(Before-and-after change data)
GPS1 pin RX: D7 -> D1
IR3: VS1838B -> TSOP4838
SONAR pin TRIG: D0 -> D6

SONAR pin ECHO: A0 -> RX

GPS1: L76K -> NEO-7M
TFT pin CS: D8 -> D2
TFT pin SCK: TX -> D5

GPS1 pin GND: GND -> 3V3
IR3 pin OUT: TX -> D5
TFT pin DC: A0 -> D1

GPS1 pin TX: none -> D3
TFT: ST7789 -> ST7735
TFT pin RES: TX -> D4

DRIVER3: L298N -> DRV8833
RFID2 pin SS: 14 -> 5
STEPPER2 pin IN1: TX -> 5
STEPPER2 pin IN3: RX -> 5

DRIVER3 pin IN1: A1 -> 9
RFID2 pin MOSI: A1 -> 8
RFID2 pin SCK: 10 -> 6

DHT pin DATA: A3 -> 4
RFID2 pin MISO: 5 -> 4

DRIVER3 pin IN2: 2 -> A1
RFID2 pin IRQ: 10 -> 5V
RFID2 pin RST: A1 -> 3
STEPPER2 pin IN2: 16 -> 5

» What this task involves:
All lines from the one that contains "RFID2 pin MOSI: A1 -> 8" to the last line above must be given again exactly, with both included and nothing added.

» Solved problem:
RFID2 pin MOSI: A1 -> 8
RFID2 pin SCK: 10 -> 6

DHT pin DATA: A3 -> 4
RFID2 pin MISO: 5 -> 4

DRIVER3 pin IN2: 2 -> A1
RFID2 pin IRQ: 10 -> 5V
RFID2 pin RST: A1 -> 3
STEPPER2 pin IN2: 16 -> 5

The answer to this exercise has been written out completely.